— DIRECTIONS FOR THIS TASK —
Could you quote the entire listing below word for word, leaving out the pictures?

— Collected data entries —
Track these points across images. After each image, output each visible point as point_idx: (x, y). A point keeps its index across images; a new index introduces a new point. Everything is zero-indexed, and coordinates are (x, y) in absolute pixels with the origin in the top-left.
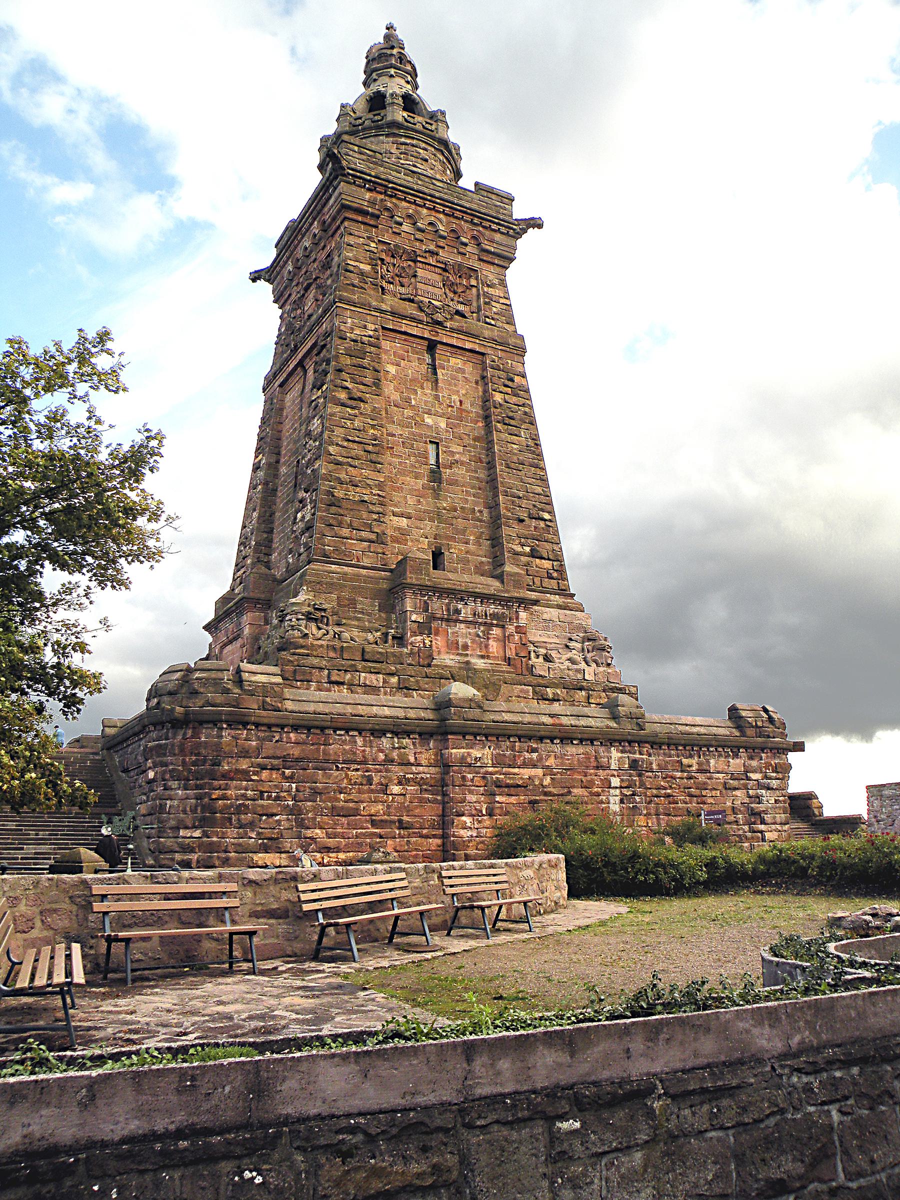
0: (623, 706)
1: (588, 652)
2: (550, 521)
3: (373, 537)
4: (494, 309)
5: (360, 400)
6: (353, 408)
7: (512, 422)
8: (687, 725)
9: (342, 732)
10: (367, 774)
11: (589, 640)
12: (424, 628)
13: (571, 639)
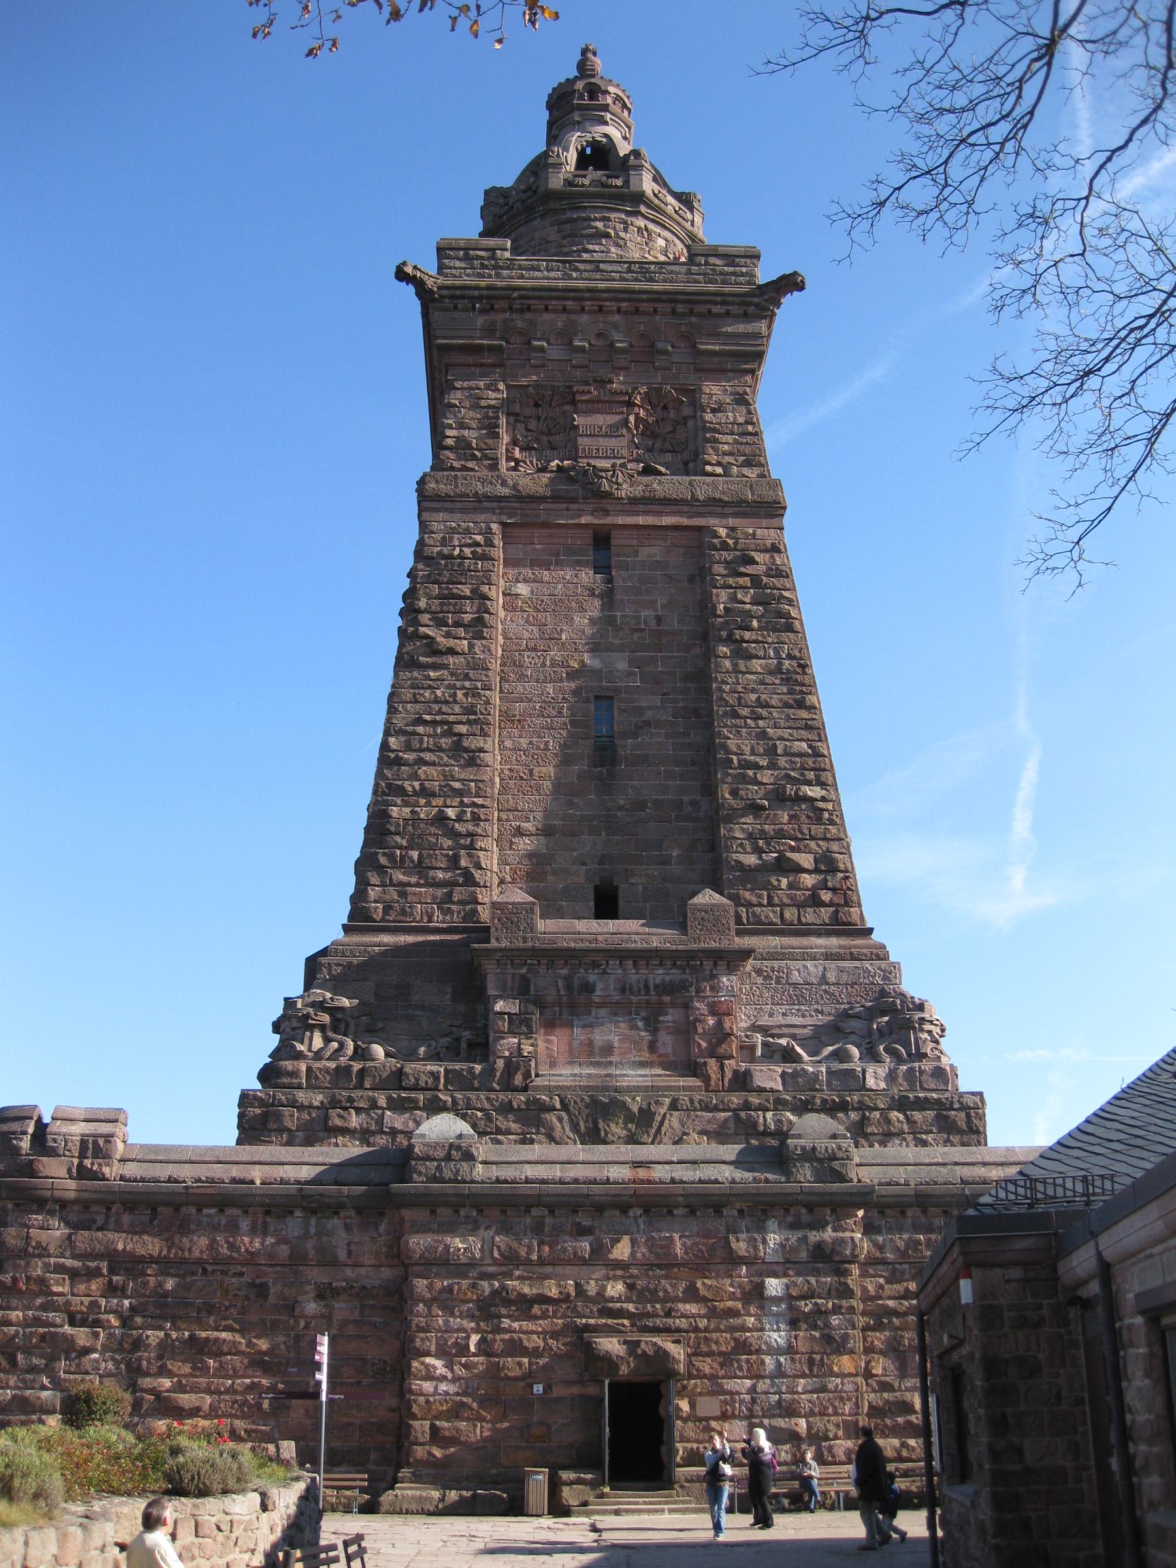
0: (799, 1136)
2: (823, 799)
5: (452, 651)
6: (436, 667)
8: (985, 1164)
9: (213, 1211)
12: (520, 1025)
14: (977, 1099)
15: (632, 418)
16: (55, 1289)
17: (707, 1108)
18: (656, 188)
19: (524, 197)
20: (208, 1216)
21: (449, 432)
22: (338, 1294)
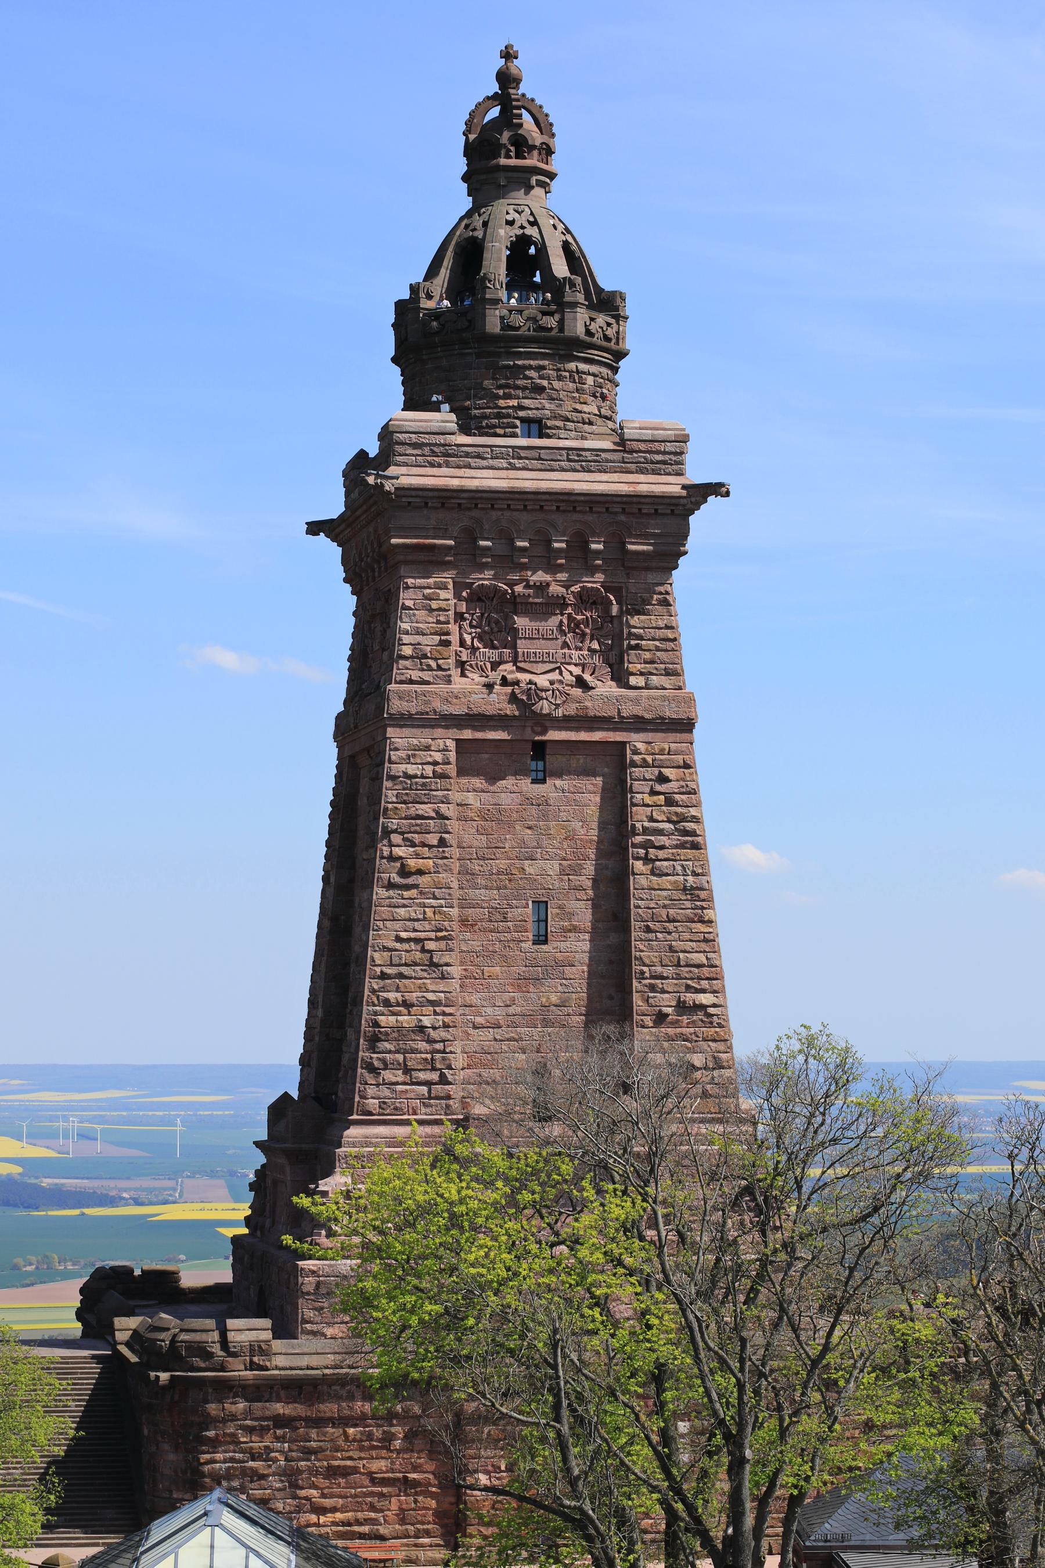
2: (714, 1006)
3: (435, 1076)
4: (647, 655)
5: (420, 872)
6: (408, 887)
10: (367, 1429)
15: (565, 621)
16: (242, 1440)
20: (335, 1390)
21: (406, 639)
22: (417, 1435)
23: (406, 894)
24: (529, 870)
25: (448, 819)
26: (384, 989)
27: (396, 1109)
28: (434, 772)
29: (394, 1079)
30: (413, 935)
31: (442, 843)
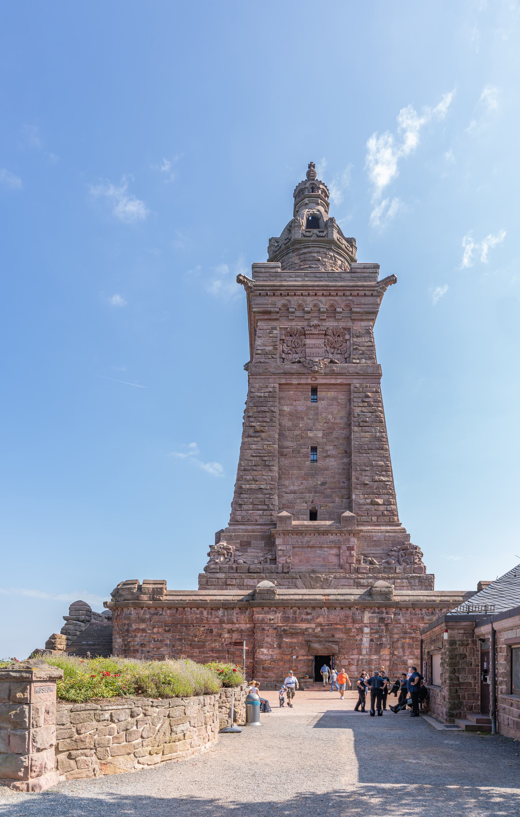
1: (402, 556)
3: (265, 507)
4: (361, 352)
6: (256, 437)
7: (365, 424)
11: (403, 550)
13: (392, 551)
14: (432, 576)
17: (345, 578)
18: (339, 236)
19: (286, 242)
23: (255, 439)
24: (309, 435)
25: (274, 412)
26: (245, 475)
27: (248, 519)
28: (269, 395)
29: (248, 509)
30: (258, 455)
31: (271, 420)
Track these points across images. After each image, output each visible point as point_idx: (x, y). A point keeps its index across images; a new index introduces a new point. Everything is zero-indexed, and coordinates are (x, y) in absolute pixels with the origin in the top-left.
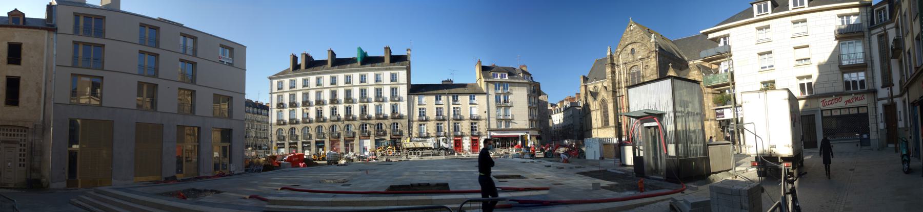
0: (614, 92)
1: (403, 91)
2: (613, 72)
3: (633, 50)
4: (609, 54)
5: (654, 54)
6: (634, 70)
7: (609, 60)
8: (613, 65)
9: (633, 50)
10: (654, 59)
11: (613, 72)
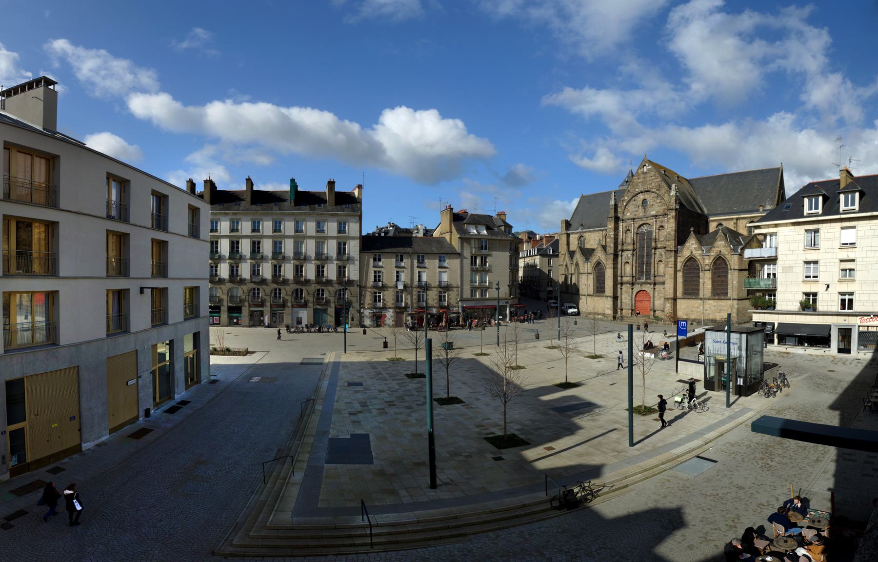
0: (616, 256)
1: (353, 248)
2: (616, 229)
3: (644, 201)
4: (612, 202)
5: (673, 213)
6: (644, 229)
7: (612, 213)
8: (617, 219)
9: (644, 201)
10: (672, 221)
11: (616, 229)
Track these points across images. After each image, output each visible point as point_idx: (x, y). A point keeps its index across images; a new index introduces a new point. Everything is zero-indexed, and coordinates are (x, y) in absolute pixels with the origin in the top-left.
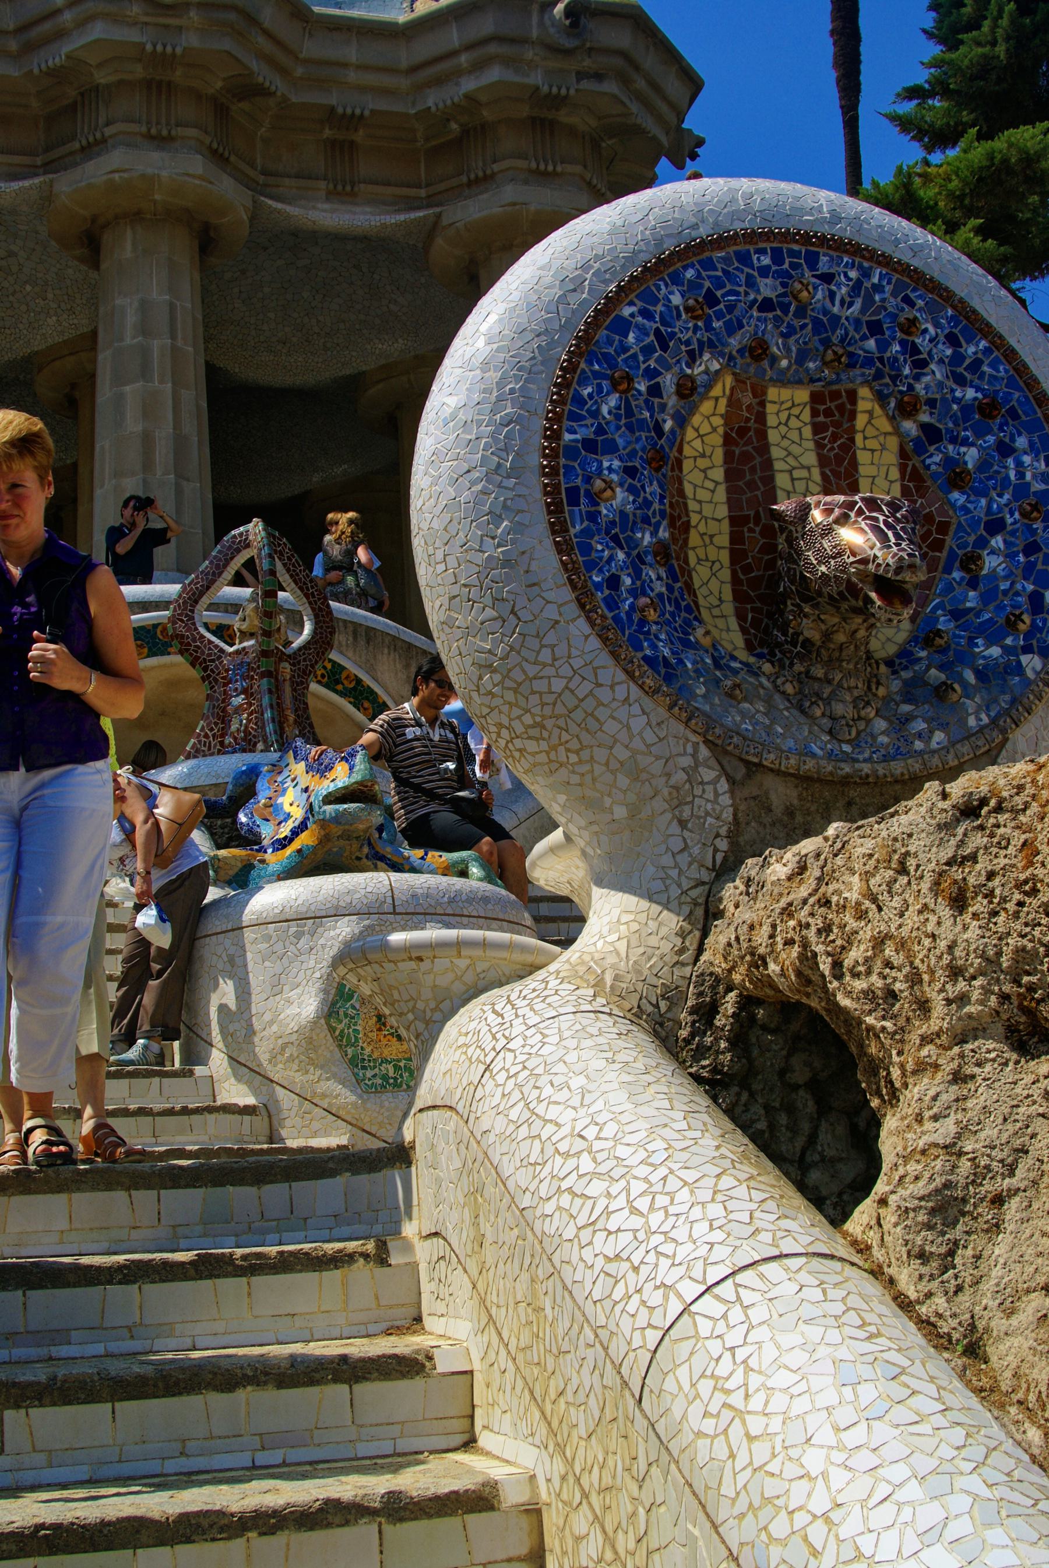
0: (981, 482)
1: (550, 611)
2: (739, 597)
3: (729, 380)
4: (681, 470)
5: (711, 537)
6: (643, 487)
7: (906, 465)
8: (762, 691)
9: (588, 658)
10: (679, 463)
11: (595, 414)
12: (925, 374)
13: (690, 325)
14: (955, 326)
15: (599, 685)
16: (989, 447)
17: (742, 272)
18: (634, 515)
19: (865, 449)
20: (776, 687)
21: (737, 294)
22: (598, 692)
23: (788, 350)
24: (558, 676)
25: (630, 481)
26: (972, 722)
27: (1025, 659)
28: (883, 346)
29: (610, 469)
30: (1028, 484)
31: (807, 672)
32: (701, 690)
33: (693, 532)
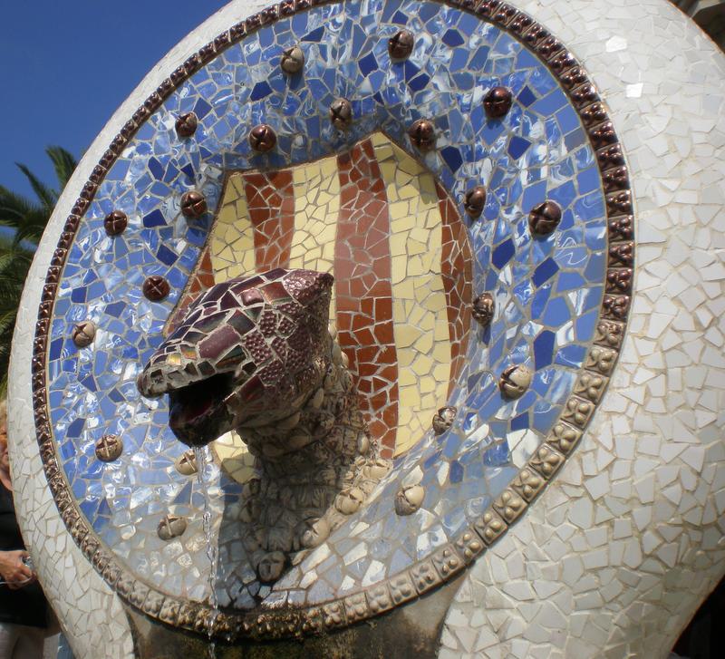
3: (237, 180)
6: (129, 321)
12: (427, 93)
14: (454, 22)
19: (399, 200)
21: (227, 92)
23: (298, 126)
26: (423, 543)
27: (513, 438)
28: (376, 81)
30: (544, 183)
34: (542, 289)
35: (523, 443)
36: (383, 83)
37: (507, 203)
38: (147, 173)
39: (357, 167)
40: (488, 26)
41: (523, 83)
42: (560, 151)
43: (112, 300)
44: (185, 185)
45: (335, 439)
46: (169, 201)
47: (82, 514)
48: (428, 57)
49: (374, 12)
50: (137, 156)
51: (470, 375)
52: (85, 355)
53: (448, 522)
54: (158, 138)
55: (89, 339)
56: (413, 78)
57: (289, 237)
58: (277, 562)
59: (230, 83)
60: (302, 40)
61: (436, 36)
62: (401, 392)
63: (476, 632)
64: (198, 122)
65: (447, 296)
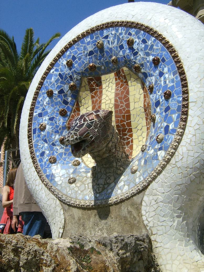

— OUTPUT FOR THIS TASK —
Track these points across images. After each image, output each visible point as point_idx: (x, y). A point keeps its index across images; a new index introduces a new point. Everything is zero-indexed, and coordinates are (x, y) in absolute pixels with the origin in the top-left.
0: (623, 706)
1: (588, 652)
2: (550, 521)
3: (373, 537)
4: (494, 309)
5: (360, 400)
6: (353, 408)
7: (512, 422)
8: (687, 725)
9: (342, 732)
10: (367, 774)
11: (589, 640)
12: (424, 628)
13: (571, 639)
0: (799, 1136)
2: (823, 799)
5: (452, 651)
6: (436, 667)
8: (985, 1164)
9: (213, 1211)
12: (520, 1025)
14: (977, 1099)
15: (632, 418)
16: (55, 1289)
17: (707, 1108)
18: (656, 188)
19: (524, 197)
20: (208, 1216)
21: (449, 432)
22: (338, 1294)
2: (714, 1006)
3: (435, 1076)
4: (647, 655)
5: (420, 872)
6: (408, 887)
10: (367, 1429)
15: (565, 621)
16: (242, 1440)
20: (335, 1390)
21: (406, 639)
22: (417, 1435)
23: (406, 894)
24: (529, 870)
25: (448, 819)
26: (384, 989)
27: (396, 1109)
28: (434, 772)
29: (394, 1079)
30: (413, 935)
31: (442, 843)
1: (402, 556)
3: (265, 507)
4: (361, 352)
6: (256, 437)
7: (365, 424)
11: (403, 550)
13: (392, 551)
14: (432, 576)
17: (345, 578)
18: (339, 236)
19: (286, 242)
23: (255, 439)
24: (309, 435)
25: (274, 412)
26: (245, 475)
27: (248, 519)
28: (269, 395)
29: (248, 509)
30: (258, 455)
31: (271, 420)
Track these points across images. After each image, output each visible point as point_idx: (x, y). A point keeps its index across images; a new index introduces a new point. Everything is zero-indexed, and coordinates are (x, y) in absolute pixels with the origin in the top-left.
0: (614, 92)
1: (403, 91)
2: (613, 72)
3: (633, 50)
4: (609, 54)
5: (654, 54)
6: (634, 70)
7: (609, 60)
8: (613, 65)
9: (633, 50)
10: (654, 59)
11: (613, 72)
0: (616, 256)
1: (353, 248)
2: (616, 229)
3: (644, 201)
4: (612, 202)
5: (673, 213)
6: (644, 229)
7: (612, 213)
8: (617, 219)
9: (644, 201)
10: (672, 221)
11: (616, 229)
Track these points across images. After each image, output each visible point as point_idx: (x, y). A point keeps its index across images; a new index introduces a new point. Everything is zero-indexed, and coordinates are (x, y) in absolute pixels with the origin in the top-left.
0: (981, 482)
1: (550, 611)
2: (739, 597)
3: (729, 380)
4: (681, 470)
5: (711, 537)
6: (643, 487)
7: (906, 465)
8: (762, 691)
9: (588, 658)
10: (679, 463)
11: (595, 414)
12: (925, 374)
13: (690, 325)
14: (955, 326)
15: (599, 685)
16: (989, 447)
17: (742, 272)
18: (634, 515)
19: (865, 449)
20: (776, 687)
21: (737, 294)
22: (598, 692)
23: (788, 350)
24: (558, 676)
25: (630, 481)
26: (972, 722)
27: (1025, 659)
28: (883, 346)
29: (610, 469)
30: (1028, 484)
31: (807, 672)
32: (701, 690)
33: (693, 532)
3: (237, 180)
6: (129, 321)
12: (427, 93)
14: (454, 22)
19: (399, 200)
21: (227, 92)
23: (298, 126)
26: (423, 543)
27: (513, 438)
28: (376, 81)
30: (544, 183)
34: (542, 289)
35: (523, 443)
36: (383, 83)
37: (507, 203)
38: (147, 173)
39: (357, 167)
40: (488, 26)
41: (523, 83)
42: (560, 151)
43: (112, 300)
44: (185, 185)
45: (335, 439)
46: (169, 201)
47: (82, 514)
48: (428, 57)
49: (374, 12)
50: (137, 156)
51: (470, 375)
52: (85, 355)
53: (448, 522)
54: (158, 138)
55: (89, 339)
56: (413, 78)
57: (289, 237)
58: (277, 562)
59: (230, 83)
60: (302, 40)
61: (436, 36)
62: (401, 392)
63: (476, 632)
64: (198, 122)
65: (447, 296)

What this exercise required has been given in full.